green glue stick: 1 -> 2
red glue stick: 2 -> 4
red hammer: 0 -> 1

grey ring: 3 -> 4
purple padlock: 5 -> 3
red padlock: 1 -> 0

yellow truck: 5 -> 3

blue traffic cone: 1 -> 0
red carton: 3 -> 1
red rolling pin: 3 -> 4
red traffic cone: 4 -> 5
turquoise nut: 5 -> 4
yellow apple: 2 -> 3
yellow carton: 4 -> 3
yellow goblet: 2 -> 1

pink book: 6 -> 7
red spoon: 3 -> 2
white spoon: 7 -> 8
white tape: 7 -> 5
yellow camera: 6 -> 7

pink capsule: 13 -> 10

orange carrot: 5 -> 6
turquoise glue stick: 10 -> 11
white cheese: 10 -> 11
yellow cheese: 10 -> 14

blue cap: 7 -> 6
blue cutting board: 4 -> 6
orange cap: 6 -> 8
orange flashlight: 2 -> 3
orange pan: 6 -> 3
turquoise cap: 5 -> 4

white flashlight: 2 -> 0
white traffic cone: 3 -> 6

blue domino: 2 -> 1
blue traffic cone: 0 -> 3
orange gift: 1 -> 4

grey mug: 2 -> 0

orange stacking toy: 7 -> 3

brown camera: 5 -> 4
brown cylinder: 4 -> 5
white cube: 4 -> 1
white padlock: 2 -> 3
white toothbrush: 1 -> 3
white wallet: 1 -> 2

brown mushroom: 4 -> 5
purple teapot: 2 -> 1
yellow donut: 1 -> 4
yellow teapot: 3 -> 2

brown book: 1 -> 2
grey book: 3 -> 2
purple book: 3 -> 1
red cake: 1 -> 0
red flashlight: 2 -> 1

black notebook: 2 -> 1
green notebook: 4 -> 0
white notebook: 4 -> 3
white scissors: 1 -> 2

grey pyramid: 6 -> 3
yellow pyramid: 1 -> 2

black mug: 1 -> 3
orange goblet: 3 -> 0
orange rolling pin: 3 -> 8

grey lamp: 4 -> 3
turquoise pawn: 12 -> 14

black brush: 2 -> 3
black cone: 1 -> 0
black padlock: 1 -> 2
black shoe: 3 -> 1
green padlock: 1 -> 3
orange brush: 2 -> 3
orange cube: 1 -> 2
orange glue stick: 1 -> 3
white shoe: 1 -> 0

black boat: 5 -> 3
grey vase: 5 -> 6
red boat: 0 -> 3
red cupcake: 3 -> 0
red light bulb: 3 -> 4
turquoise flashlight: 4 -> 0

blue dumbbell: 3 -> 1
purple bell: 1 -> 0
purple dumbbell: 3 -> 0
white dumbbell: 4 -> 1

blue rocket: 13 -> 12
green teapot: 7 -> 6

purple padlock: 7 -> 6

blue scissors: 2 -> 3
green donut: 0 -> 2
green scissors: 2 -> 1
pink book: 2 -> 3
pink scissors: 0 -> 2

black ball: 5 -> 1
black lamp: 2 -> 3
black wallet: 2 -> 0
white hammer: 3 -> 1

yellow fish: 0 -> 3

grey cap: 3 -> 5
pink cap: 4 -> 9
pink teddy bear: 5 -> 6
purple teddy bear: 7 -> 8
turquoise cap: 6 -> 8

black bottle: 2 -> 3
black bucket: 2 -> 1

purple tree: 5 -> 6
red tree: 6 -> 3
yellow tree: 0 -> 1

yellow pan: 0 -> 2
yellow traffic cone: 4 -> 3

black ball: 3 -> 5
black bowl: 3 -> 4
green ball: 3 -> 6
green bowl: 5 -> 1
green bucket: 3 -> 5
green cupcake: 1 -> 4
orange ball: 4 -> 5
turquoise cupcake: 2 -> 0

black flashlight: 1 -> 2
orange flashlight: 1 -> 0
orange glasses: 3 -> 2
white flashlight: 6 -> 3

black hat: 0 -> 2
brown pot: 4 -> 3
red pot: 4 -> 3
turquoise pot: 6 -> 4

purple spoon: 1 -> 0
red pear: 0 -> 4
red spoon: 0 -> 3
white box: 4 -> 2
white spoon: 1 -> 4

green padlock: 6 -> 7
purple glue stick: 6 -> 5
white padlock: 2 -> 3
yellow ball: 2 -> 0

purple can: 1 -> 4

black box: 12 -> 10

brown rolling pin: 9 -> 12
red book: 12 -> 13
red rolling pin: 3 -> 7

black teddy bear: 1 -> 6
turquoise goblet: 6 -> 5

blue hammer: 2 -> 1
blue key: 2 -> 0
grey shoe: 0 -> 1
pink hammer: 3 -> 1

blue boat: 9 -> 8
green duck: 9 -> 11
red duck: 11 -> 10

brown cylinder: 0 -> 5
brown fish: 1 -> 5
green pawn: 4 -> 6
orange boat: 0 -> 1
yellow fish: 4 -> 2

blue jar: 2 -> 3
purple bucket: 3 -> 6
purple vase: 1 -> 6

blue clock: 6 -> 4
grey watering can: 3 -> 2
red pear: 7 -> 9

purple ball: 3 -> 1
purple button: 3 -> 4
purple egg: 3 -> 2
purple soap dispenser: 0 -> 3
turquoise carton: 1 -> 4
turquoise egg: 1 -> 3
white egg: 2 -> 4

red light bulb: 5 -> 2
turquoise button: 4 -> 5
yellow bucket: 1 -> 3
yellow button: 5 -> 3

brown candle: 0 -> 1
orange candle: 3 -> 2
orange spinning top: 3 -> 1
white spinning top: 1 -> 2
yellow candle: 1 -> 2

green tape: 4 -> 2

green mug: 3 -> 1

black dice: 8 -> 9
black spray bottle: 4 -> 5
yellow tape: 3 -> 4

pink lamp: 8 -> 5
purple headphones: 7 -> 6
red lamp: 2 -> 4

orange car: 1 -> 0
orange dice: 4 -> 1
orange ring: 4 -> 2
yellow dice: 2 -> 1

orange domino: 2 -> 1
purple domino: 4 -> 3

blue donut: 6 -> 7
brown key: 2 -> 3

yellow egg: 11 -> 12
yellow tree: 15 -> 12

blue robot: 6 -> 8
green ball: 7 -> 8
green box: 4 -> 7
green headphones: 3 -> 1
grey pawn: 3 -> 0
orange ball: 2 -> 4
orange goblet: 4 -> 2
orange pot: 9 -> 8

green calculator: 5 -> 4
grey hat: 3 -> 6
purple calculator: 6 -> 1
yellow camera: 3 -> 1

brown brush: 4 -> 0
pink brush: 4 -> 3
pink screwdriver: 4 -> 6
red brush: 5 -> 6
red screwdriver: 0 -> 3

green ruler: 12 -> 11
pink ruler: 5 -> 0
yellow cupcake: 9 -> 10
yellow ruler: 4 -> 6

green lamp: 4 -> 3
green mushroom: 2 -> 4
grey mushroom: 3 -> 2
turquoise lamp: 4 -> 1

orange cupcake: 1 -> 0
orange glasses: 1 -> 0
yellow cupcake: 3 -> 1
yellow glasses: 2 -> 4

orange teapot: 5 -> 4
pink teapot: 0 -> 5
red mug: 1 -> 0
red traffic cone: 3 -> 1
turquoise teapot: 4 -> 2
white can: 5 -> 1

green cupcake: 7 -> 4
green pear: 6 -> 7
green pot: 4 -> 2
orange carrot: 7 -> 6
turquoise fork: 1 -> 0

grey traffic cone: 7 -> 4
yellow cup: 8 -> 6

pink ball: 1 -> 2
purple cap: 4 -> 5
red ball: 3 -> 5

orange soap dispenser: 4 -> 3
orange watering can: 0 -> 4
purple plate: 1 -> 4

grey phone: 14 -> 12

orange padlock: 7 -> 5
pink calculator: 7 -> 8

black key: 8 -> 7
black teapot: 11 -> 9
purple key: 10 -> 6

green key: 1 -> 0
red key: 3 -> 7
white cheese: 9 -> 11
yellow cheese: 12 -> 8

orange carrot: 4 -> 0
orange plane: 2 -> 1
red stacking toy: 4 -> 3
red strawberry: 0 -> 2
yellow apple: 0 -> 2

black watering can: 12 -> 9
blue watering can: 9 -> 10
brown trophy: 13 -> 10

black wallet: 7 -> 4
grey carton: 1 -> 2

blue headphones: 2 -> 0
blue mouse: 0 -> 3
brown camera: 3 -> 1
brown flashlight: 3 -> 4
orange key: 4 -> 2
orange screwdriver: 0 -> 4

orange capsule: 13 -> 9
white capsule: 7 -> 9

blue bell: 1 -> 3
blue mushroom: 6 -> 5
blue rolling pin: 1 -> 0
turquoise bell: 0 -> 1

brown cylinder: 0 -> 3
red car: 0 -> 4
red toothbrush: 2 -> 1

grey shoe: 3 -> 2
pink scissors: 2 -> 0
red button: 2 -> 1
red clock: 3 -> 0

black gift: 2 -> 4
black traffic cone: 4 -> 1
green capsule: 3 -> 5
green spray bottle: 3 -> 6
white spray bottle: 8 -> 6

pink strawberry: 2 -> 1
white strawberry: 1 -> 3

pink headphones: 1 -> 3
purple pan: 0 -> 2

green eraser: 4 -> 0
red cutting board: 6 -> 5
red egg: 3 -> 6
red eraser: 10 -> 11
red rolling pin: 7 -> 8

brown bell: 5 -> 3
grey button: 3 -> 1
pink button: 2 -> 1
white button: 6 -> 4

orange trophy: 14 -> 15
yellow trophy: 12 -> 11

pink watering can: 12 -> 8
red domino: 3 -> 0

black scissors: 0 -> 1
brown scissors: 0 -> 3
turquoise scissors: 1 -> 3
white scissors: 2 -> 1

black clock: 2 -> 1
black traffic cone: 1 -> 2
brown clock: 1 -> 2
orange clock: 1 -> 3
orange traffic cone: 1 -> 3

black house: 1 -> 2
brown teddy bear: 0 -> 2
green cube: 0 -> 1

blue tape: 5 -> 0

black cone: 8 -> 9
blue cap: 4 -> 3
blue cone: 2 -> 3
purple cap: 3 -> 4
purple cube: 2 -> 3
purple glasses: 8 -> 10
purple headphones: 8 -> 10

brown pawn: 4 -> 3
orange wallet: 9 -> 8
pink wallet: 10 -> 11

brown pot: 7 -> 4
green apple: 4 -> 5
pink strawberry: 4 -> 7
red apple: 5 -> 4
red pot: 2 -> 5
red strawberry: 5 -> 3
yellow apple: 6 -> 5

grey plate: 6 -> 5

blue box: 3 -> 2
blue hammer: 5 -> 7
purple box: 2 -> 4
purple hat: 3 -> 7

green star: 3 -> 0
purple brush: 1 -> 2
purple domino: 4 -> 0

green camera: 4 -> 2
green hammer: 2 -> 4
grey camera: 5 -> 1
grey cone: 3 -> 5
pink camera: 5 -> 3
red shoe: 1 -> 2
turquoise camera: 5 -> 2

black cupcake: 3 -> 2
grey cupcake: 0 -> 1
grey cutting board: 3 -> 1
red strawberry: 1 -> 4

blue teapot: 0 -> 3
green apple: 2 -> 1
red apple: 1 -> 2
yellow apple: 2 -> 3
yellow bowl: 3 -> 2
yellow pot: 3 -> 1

**Your objective**
Give the count of lines in the data above that hold the string "carrot", with no additional words.

**Your solution**
3